(SUPPLIED DATA)

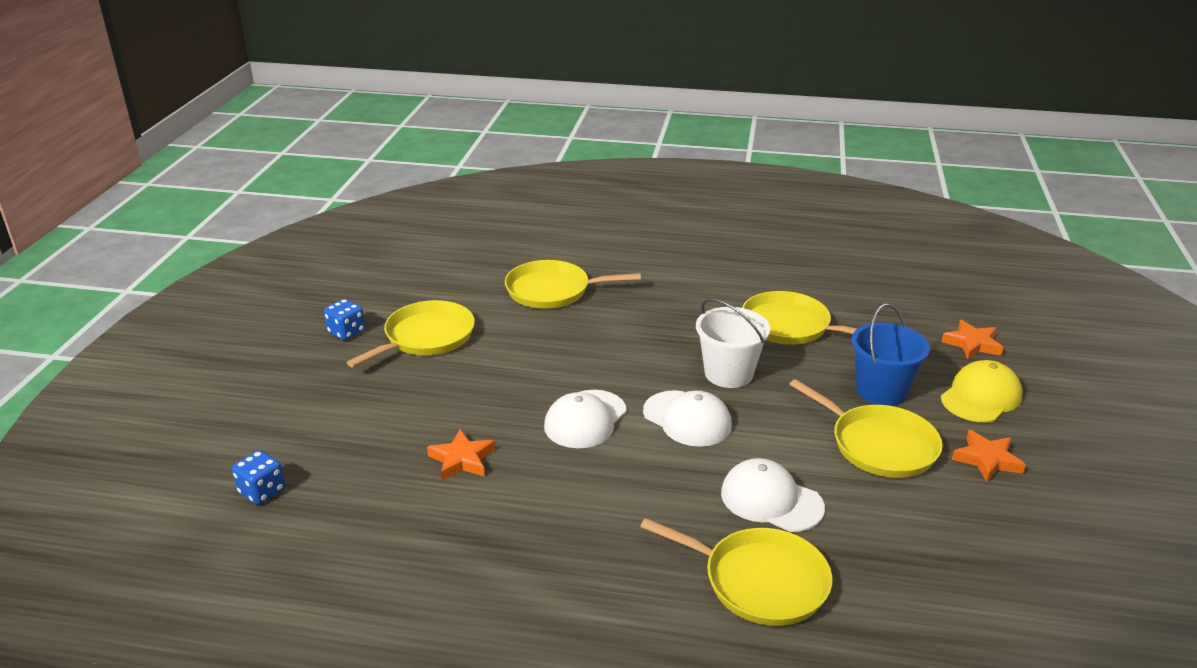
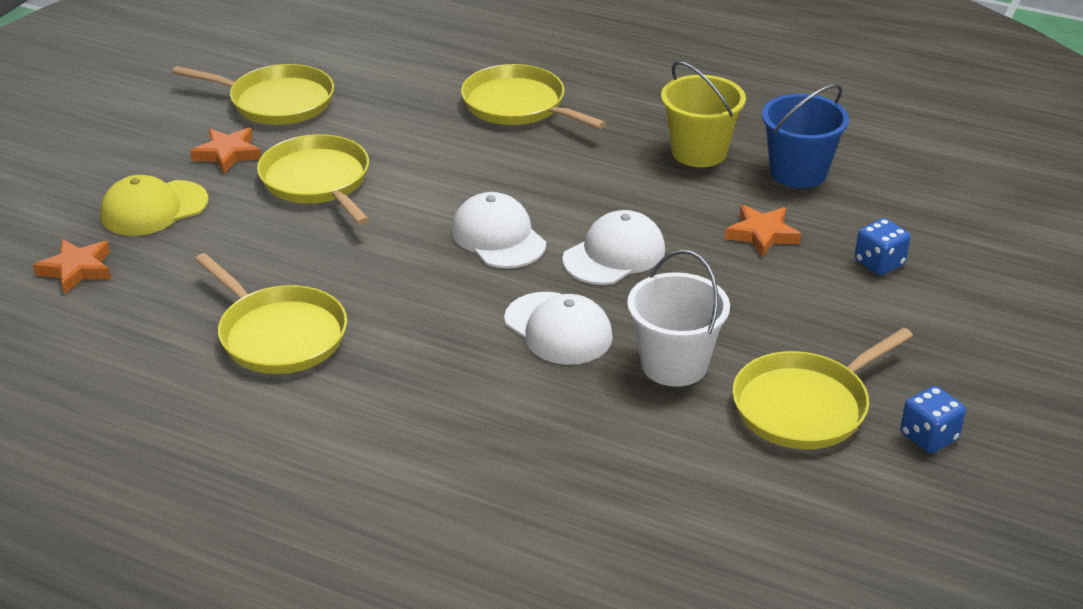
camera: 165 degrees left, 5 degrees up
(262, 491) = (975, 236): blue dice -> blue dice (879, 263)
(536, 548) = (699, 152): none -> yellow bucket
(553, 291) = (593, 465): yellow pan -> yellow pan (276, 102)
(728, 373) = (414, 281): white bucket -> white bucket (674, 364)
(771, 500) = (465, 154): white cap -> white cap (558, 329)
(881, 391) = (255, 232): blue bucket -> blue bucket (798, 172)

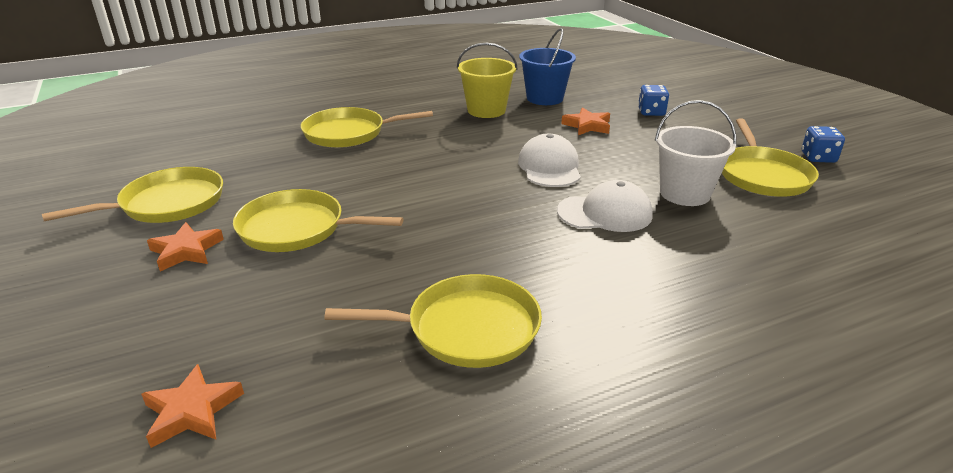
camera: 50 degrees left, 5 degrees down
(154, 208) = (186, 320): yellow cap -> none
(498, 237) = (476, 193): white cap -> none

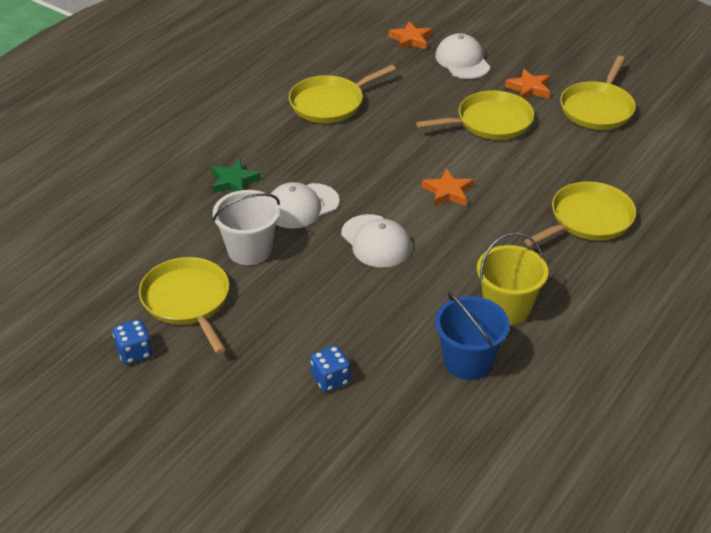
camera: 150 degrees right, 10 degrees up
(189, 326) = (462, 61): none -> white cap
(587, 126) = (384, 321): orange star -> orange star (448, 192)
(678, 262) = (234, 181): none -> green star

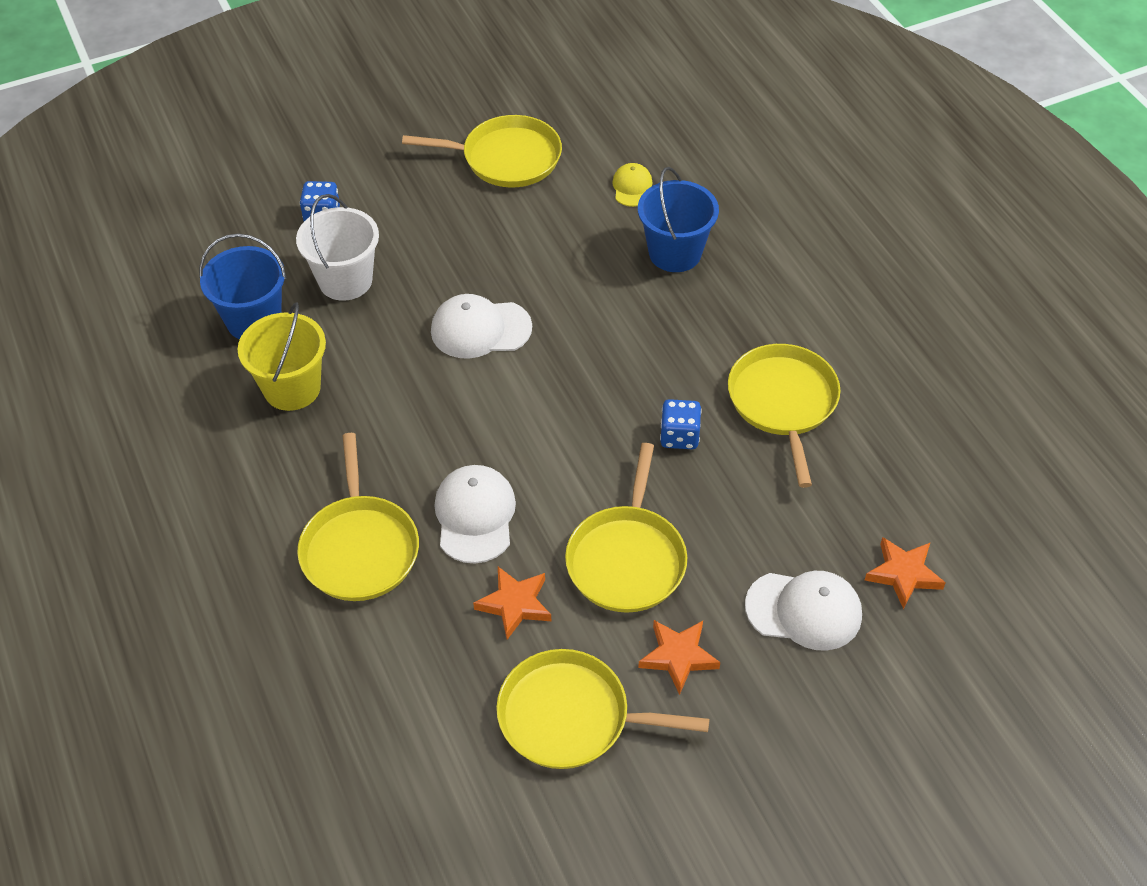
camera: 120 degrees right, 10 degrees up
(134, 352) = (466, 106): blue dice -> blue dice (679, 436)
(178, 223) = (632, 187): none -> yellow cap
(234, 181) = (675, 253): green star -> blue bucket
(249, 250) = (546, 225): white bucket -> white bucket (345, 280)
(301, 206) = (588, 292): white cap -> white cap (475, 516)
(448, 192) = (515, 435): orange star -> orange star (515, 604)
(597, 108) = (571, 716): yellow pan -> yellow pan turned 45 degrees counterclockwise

(End SUPPLIED DATA)
(SUPPLIED DATA)

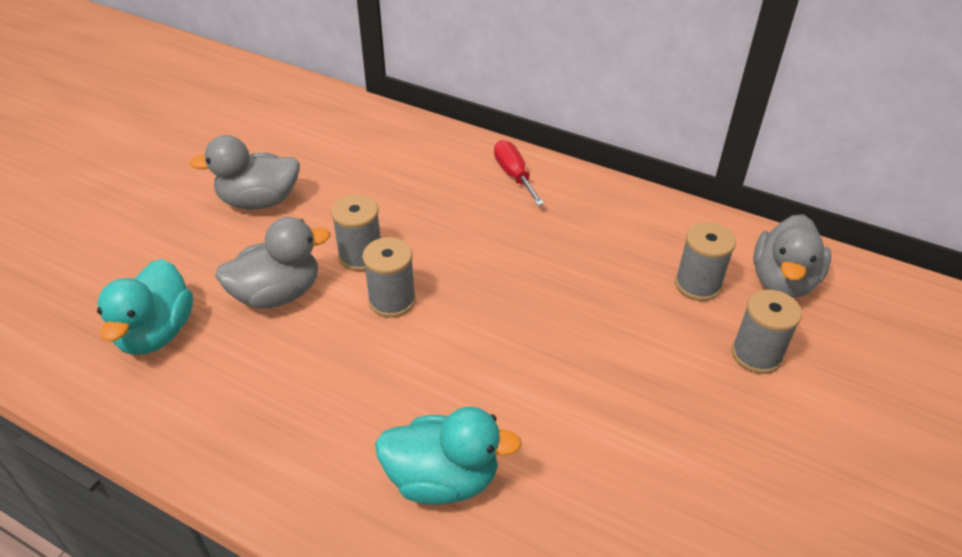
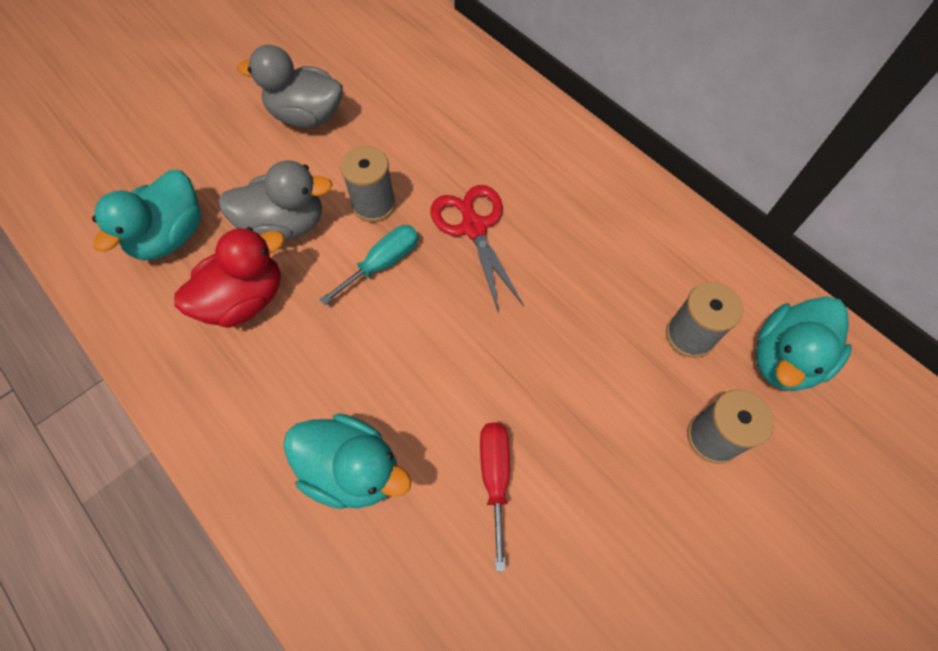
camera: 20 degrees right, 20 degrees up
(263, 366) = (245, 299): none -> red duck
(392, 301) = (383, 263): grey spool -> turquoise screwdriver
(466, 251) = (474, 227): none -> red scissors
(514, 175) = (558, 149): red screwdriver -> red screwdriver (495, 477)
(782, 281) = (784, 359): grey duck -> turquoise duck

(End SUPPLIED DATA)

- _TASK REQUIREMENTS_:
Of all the entries above, output exactly the lines between the one holding "camera: 165 degrees left, 5 degrees up" and the one holding "(728, 373) = (414, 281): white", inclusive.

- _EXPECTED OUTPUT_:
camera: 165 degrees left, 5 degrees up
(262, 491) = (975, 236): blue dice -> blue dice (879, 263)
(536, 548) = (699, 152): none -> yellow bucket
(553, 291) = (593, 465): yellow pan -> yellow pan (276, 102)
(728, 373) = (414, 281): white bucket -> white bucket (674, 364)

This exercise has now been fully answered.